#### [THE PROBLEM]
What lines in the listing include "substation"? Return a copy of each.

─── DATA EXCERPTS

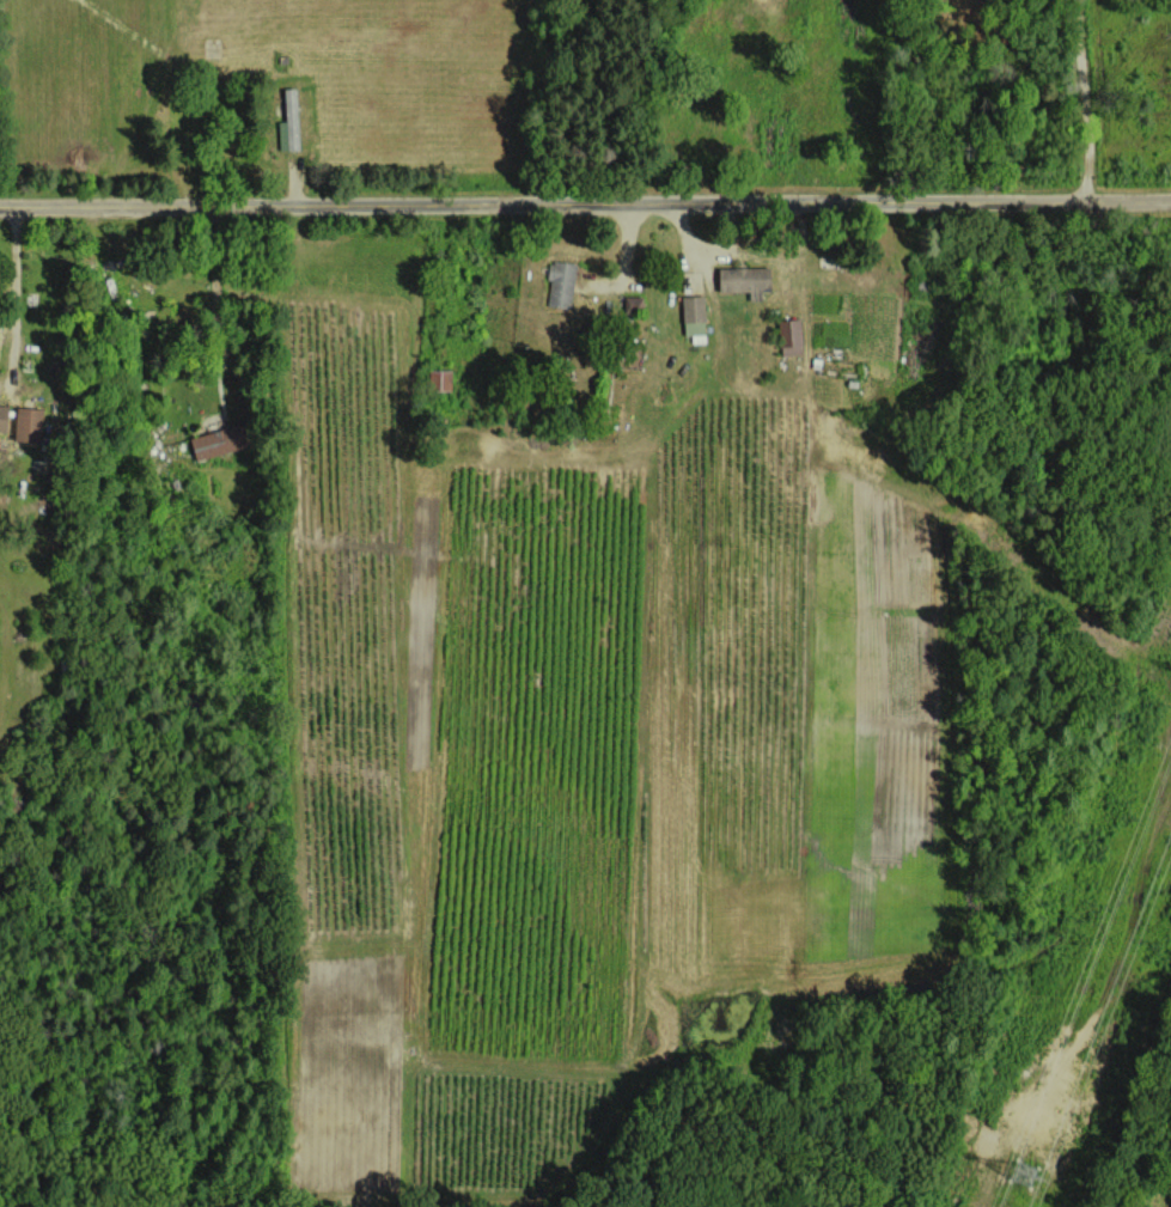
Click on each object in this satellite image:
road: (1085, 102)
building: (288, 121)
road: (585, 206)
building: (743, 280)
building: (559, 283)
road: (5, 288)
building: (789, 336)
building: (439, 379)
building: (2, 416)
building: (26, 423)
building: (217, 441)
power tower: (1037, 1134)

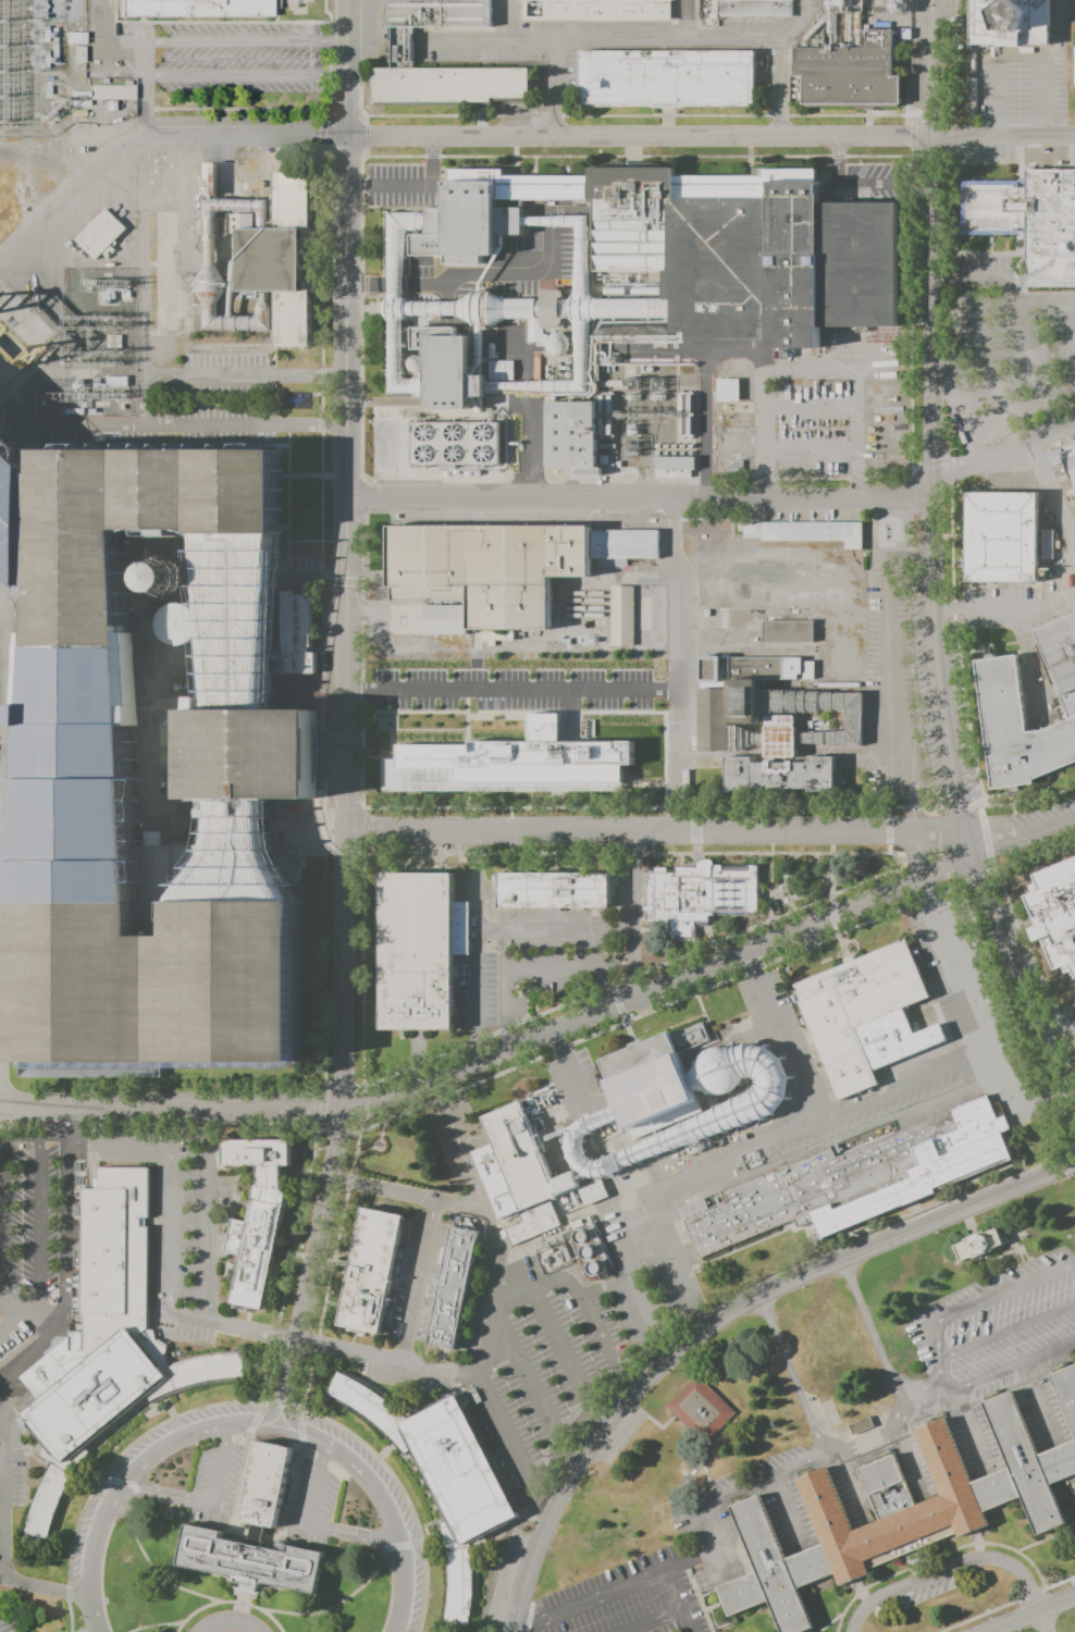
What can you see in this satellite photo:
building: (203, 9)
building: (756, 9)
building: (597, 11)
road: (685, 19)
building: (1006, 23)
road: (667, 39)
road: (244, 40)
building: (402, 50)
power substation: (54, 73)
road: (244, 74)
building: (850, 74)
building: (667, 80)
building: (111, 91)
road: (514, 138)
building: (489, 212)
building: (1033, 216)
building: (99, 233)
building: (282, 253)
building: (744, 258)
road: (141, 269)
building: (501, 310)
power substation: (93, 344)
road: (731, 349)
building: (447, 371)
building: (725, 389)
road: (190, 423)
building: (570, 438)
building: (455, 446)
road: (833, 448)
building: (1070, 455)
building: (672, 467)
road: (718, 499)
road: (1057, 504)
building: (17, 518)
building: (805, 531)
building: (1002, 531)
building: (505, 564)
road: (934, 568)
building: (790, 583)
road: (1006, 610)
building: (619, 615)
building: (298, 634)
road: (1025, 657)
road: (674, 666)
building: (999, 687)
parking lot: (510, 688)
road: (511, 688)
road: (888, 711)
road: (348, 717)
building: (778, 718)
road: (1, 722)
building: (251, 755)
building: (512, 759)
building: (81, 763)
road: (655, 833)
building: (289, 862)
road: (629, 881)
building: (558, 885)
building: (700, 891)
building: (1056, 905)
road: (543, 929)
building: (420, 943)
road: (969, 995)
building: (865, 1015)
road: (1058, 1027)
road: (551, 1031)
road: (569, 1067)
building: (56, 1069)
building: (143, 1069)
building: (654, 1081)
building: (742, 1110)
road: (821, 1113)
road: (76, 1121)
road: (103, 1133)
building: (524, 1158)
road: (680, 1174)
building: (854, 1178)
building: (494, 1180)
building: (593, 1191)
road: (455, 1203)
parking lot: (28, 1214)
building: (257, 1216)
road: (168, 1222)
building: (534, 1223)
road: (37, 1224)
road: (206, 1227)
parking lot: (178, 1229)
road: (2, 1234)
building: (979, 1246)
building: (578, 1253)
building: (370, 1270)
road: (62, 1271)
road: (416, 1280)
parking lot: (993, 1284)
building: (452, 1287)
road: (584, 1293)
road: (1002, 1295)
road: (638, 1312)
parking lot: (1008, 1314)
road: (44, 1318)
road: (722, 1319)
road: (232, 1326)
road: (596, 1335)
road: (871, 1335)
building: (105, 1341)
road: (991, 1341)
road: (560, 1346)
parking lot: (919, 1347)
parking lot: (1013, 1347)
parking lot: (572, 1352)
road: (437, 1367)
road: (527, 1374)
parking lot: (403, 1375)
road: (791, 1376)
road: (999, 1377)
road: (480, 1383)
road: (925, 1383)
road: (1038, 1400)
building: (700, 1409)
road: (903, 1413)
road: (651, 1422)
road: (249, 1425)
building: (861, 1426)
road: (969, 1426)
road: (300, 1432)
parking lot: (616, 1438)
road: (861, 1439)
road: (625, 1442)
road: (909, 1455)
building: (446, 1475)
road: (764, 1479)
road: (851, 1481)
road: (122, 1482)
parking lot: (9, 1488)
building: (266, 1488)
road: (207, 1499)
road: (289, 1499)
road: (134, 1502)
road: (785, 1508)
building: (902, 1508)
road: (75, 1527)
road: (313, 1528)
road: (708, 1538)
road: (396, 1546)
road: (686, 1560)
building: (250, 1561)
road: (948, 1568)
road: (1, 1576)
road: (366, 1581)
road: (241, 1586)
road: (244, 1586)
road: (248, 1587)
road: (66, 1590)
street lamp: (104, 1600)
road: (588, 1600)
road: (672, 1601)
road: (235, 1602)
road: (238, 1603)
road: (241, 1603)
road: (247, 1604)
road: (196, 1610)
parking lot: (610, 1613)
road: (70, 1615)
road: (1034, 1615)
road: (268, 1616)
road: (238, 1617)
road: (645, 1620)
road: (1045, 1622)
road: (231, 1623)
road: (155, 1624)

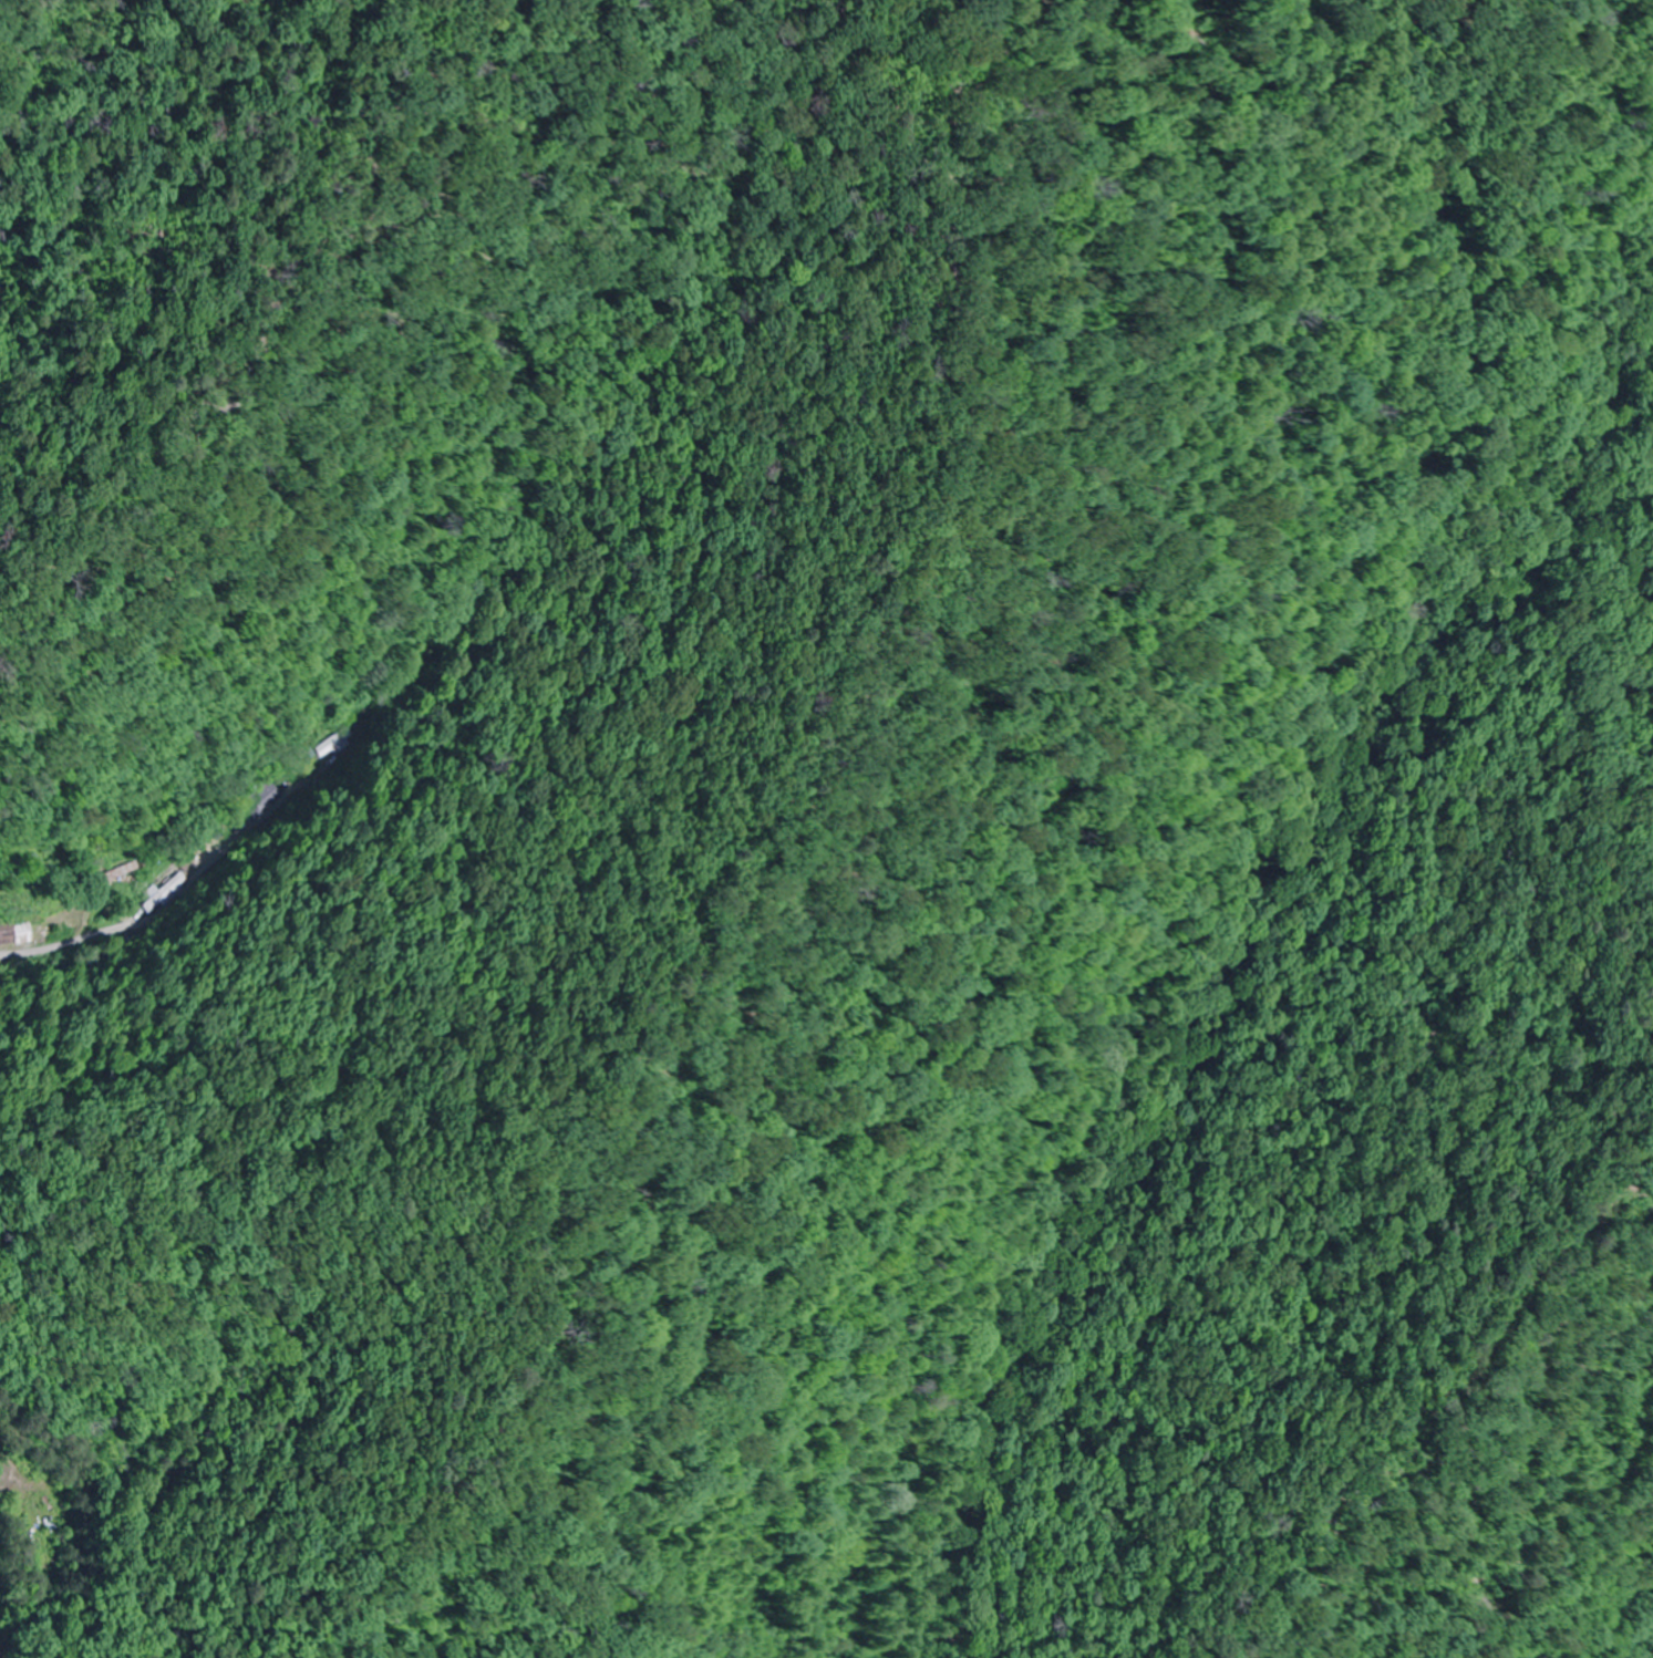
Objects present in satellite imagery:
building: (328, 740)
building: (260, 797)
building: (160, 891)
road: (357, 910)
building: (14, 935)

──────

#### [FINISHED EXERCISE]
power substation: (54, 73)
power substation: (93, 344)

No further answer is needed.